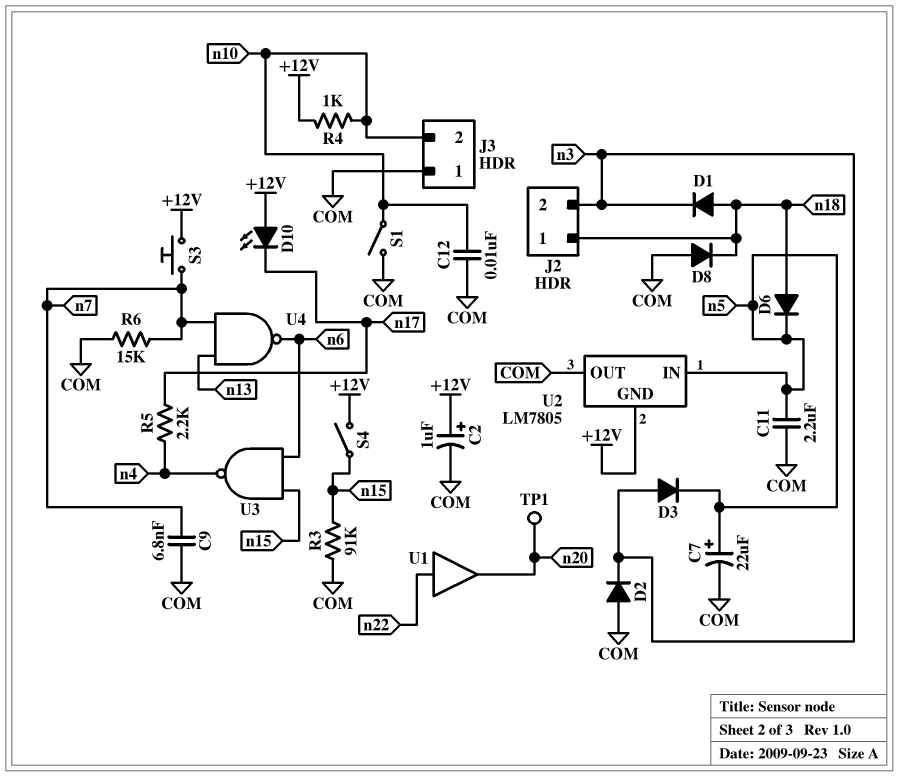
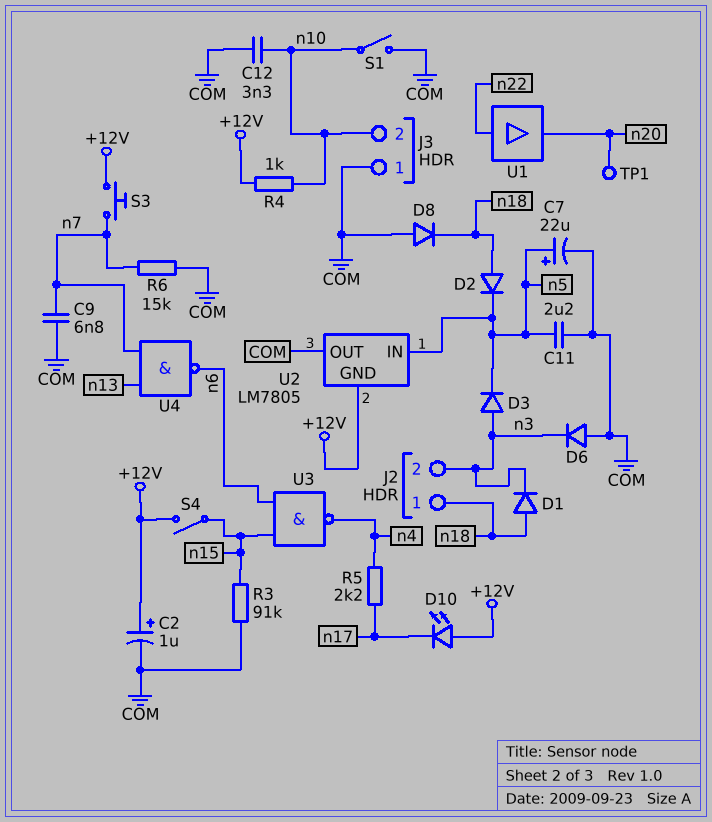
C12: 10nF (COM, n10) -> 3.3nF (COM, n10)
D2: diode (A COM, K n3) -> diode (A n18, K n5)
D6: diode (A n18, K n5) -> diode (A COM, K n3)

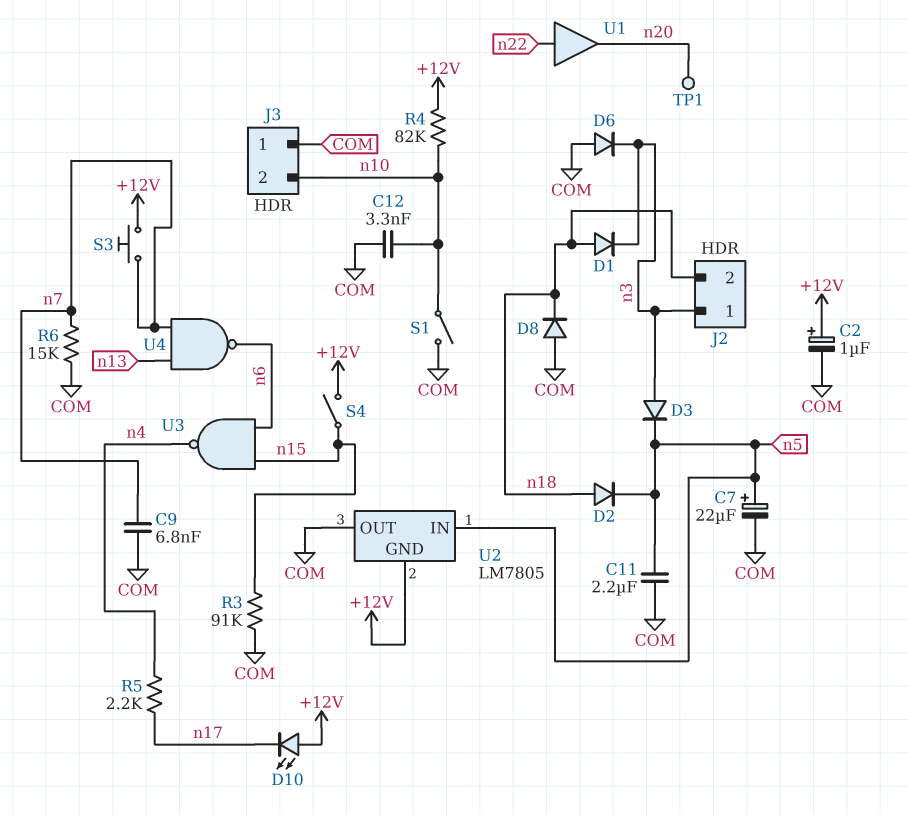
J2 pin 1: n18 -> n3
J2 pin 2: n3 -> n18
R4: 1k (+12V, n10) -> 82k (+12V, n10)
◆ ◆ ◆ ◆
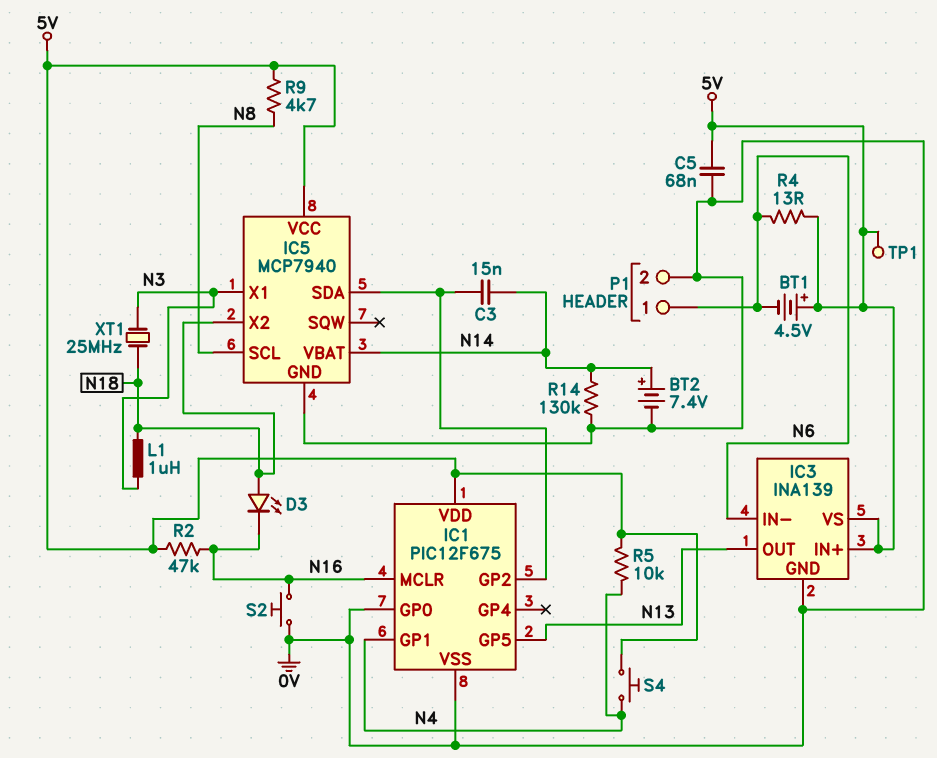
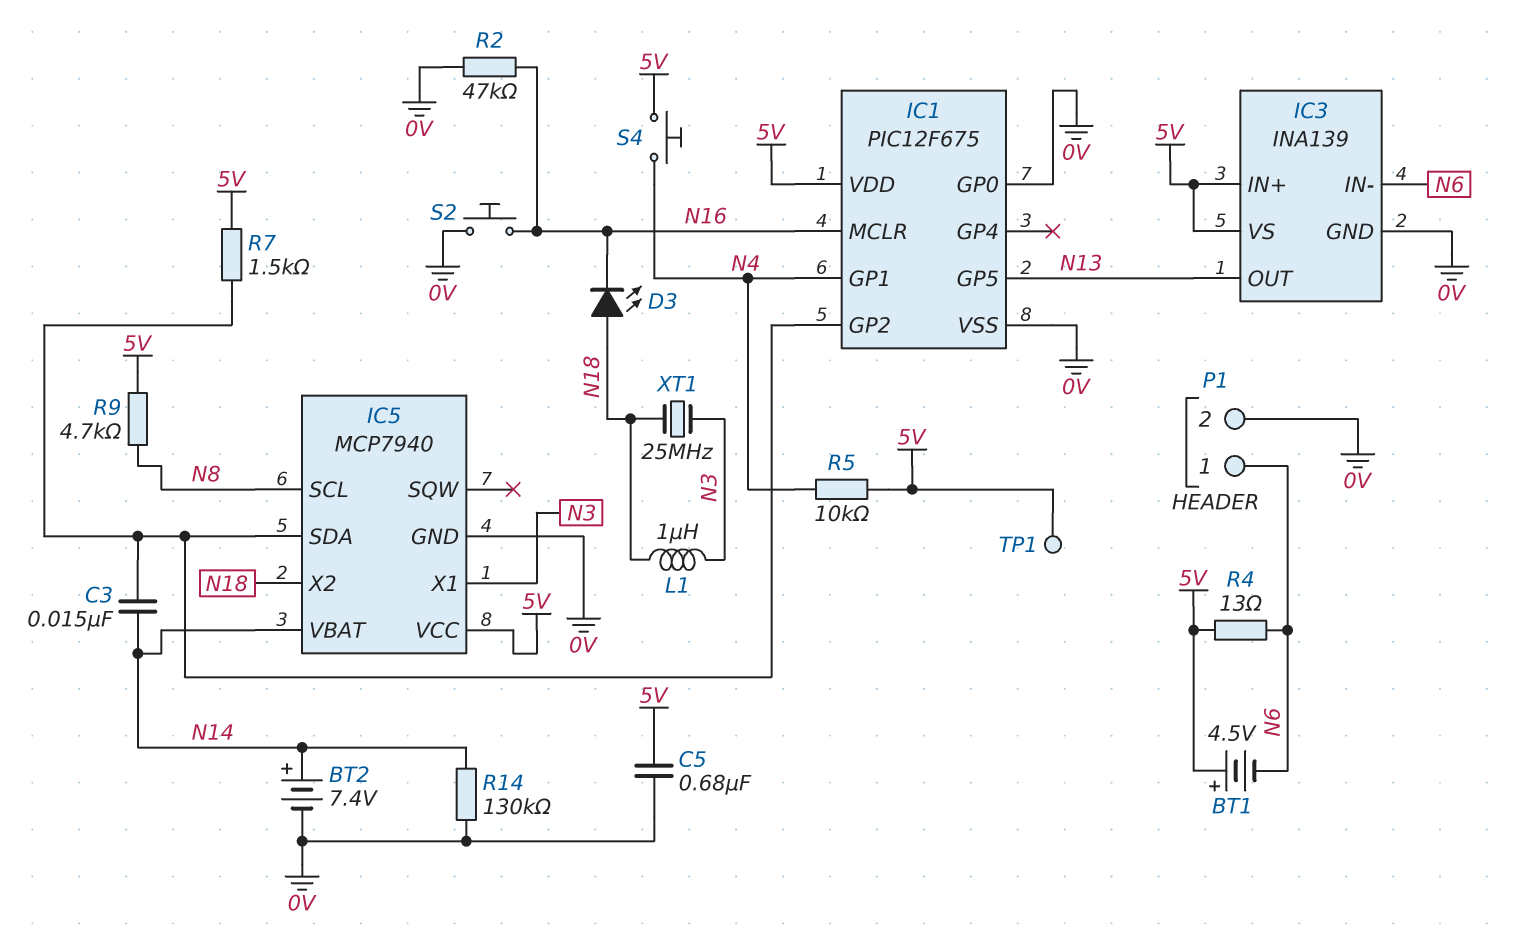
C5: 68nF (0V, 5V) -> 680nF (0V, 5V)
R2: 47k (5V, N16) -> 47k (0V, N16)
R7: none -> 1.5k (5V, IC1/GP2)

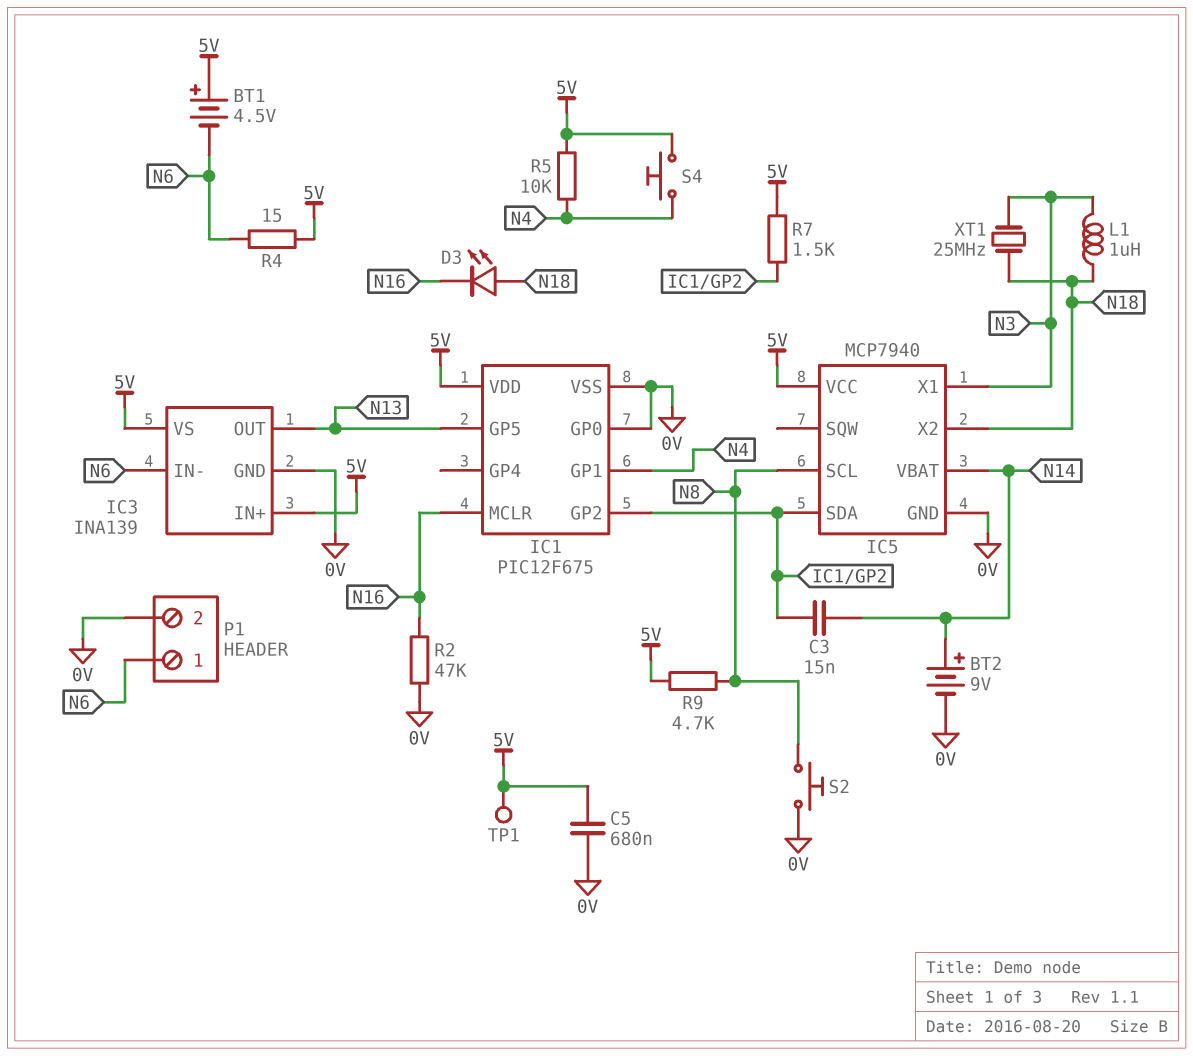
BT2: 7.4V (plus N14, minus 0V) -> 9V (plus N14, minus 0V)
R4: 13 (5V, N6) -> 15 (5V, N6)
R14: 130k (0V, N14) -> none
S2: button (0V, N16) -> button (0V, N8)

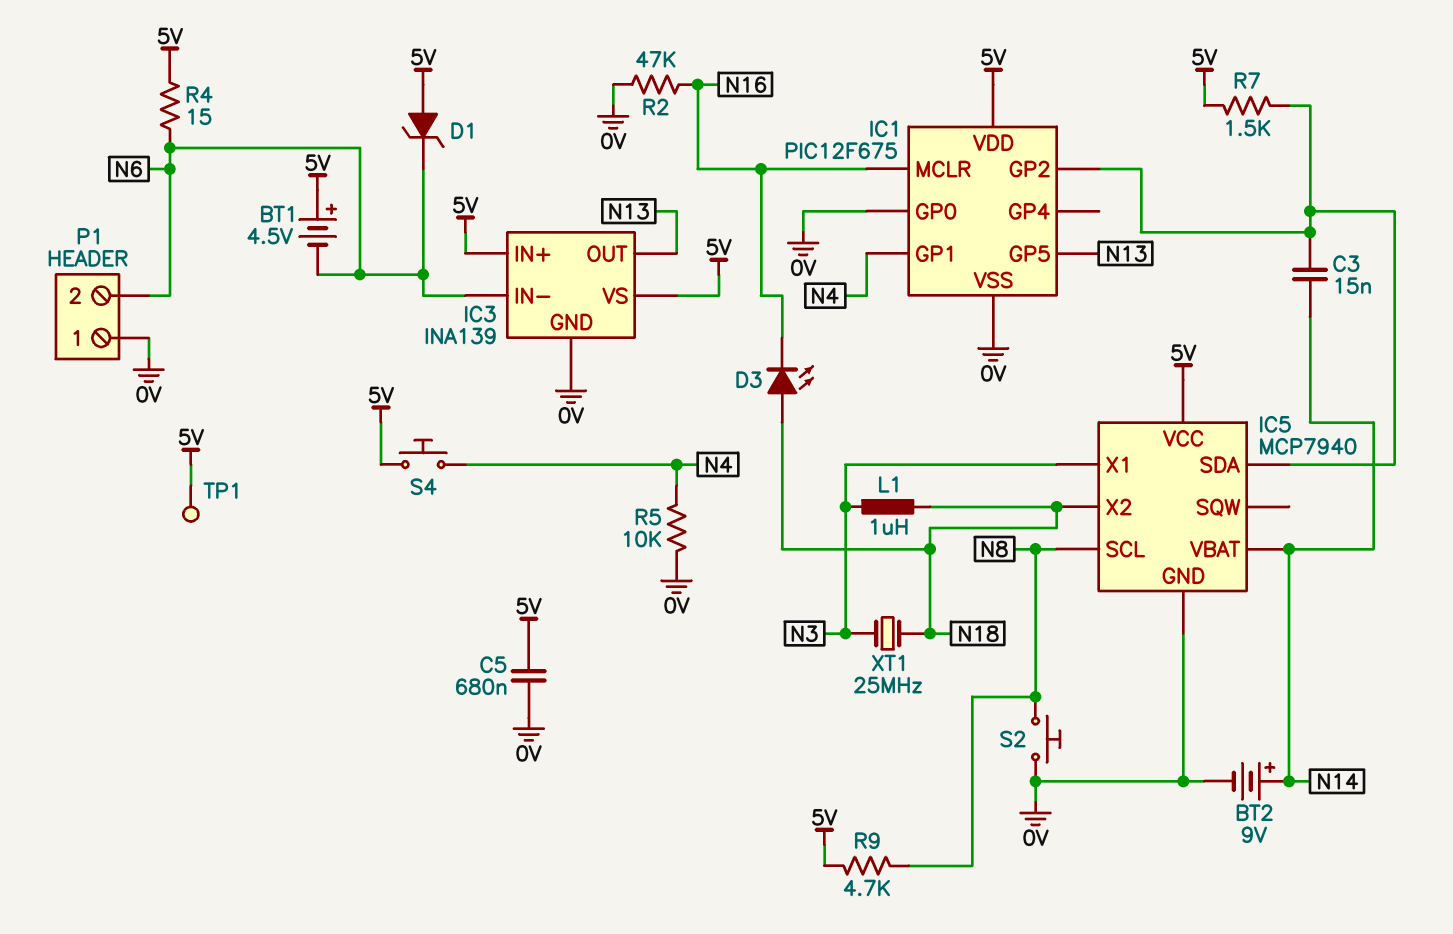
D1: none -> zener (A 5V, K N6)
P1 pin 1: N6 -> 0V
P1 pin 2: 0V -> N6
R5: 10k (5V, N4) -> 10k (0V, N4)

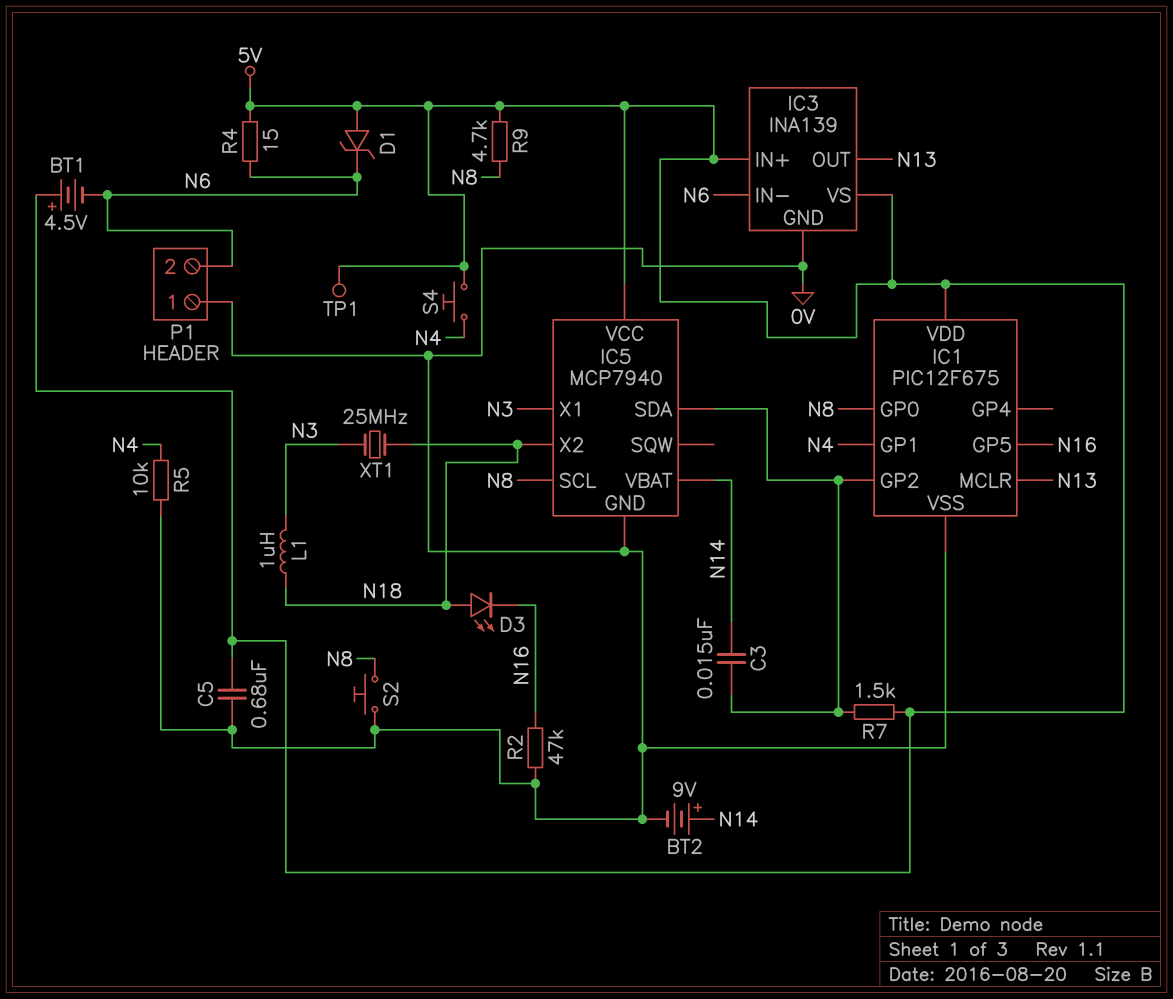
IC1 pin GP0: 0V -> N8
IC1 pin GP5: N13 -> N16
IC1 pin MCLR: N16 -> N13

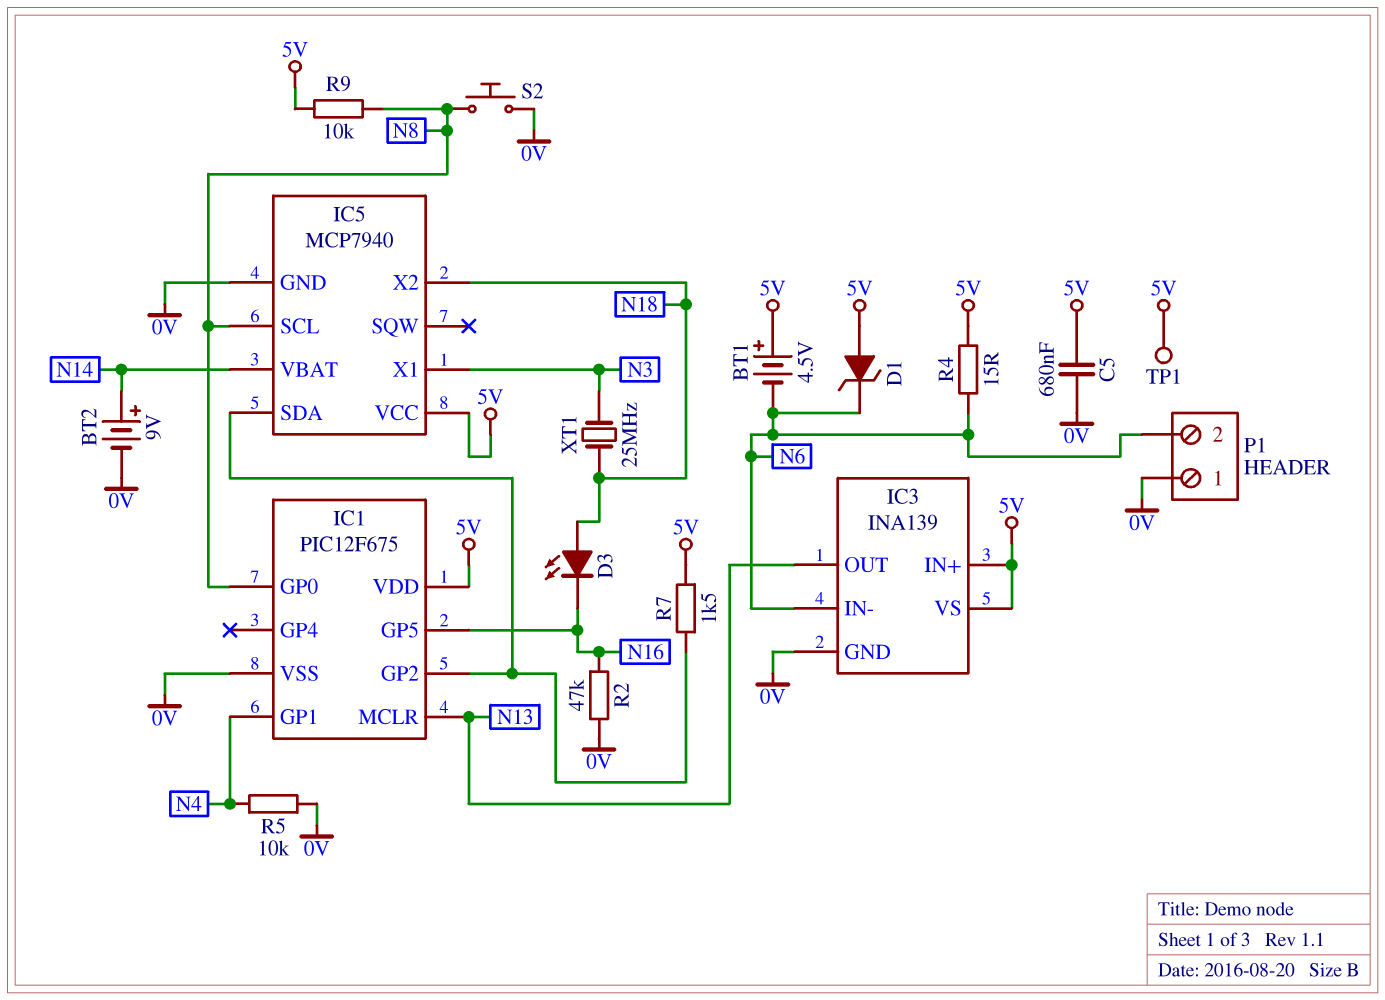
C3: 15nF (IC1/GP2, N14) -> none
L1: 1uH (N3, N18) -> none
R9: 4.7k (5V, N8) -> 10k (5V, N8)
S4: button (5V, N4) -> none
◆ ◆ ◆ ◆
- **Problem statement**
Please print the lines above word for word, starting at the one with "IC1 pin GP0: 0V -> N8" and ending at the one with "S4: button (5V, N4) -> none", both included, and without any picture.

- **Task output**
IC1 pin GP0: 0V -> N8
IC1 pin GP5: N13 -> N16
IC1 pin MCLR: N16 -> N13

C3: 15nF (IC1/GP2, N14) -> none
L1: 1uH (N3, N18) -> none
R9: 4.7k (5V, N8) -> 10k (5V, N8)
S4: button (5V, N4) -> none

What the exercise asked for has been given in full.